# [EXERCISE PROMPT]
Among the records, find the lines that hold the string "white" and return them.

# [SUPPLIED DATA]
******************************

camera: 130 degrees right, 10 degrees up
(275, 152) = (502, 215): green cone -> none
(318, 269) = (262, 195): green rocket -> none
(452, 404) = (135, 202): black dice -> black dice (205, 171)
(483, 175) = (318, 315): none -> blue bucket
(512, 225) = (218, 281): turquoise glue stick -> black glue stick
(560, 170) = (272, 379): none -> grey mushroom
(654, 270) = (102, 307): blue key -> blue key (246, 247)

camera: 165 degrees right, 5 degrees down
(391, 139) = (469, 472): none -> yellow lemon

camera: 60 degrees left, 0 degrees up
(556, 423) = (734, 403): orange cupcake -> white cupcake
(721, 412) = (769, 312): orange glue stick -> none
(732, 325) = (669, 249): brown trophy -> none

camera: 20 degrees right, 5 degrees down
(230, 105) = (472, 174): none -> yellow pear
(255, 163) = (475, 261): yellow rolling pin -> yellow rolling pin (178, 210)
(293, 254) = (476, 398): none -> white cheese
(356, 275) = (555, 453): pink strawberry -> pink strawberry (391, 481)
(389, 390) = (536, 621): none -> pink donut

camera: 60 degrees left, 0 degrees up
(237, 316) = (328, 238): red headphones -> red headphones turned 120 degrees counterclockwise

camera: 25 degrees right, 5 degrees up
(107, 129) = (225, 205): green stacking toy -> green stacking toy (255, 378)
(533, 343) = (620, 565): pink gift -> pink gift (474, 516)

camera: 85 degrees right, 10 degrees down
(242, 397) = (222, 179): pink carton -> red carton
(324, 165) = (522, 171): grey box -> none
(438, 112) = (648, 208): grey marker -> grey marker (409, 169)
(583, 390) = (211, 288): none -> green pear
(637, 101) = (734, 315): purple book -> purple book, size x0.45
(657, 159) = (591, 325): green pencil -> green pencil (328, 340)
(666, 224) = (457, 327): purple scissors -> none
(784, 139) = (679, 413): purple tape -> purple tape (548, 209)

******************************

# [TASK OUTPUT]
(556, 423) = (734, 403): orange cupcake -> white cupcake
(293, 254) = (476, 398): none -> white cheese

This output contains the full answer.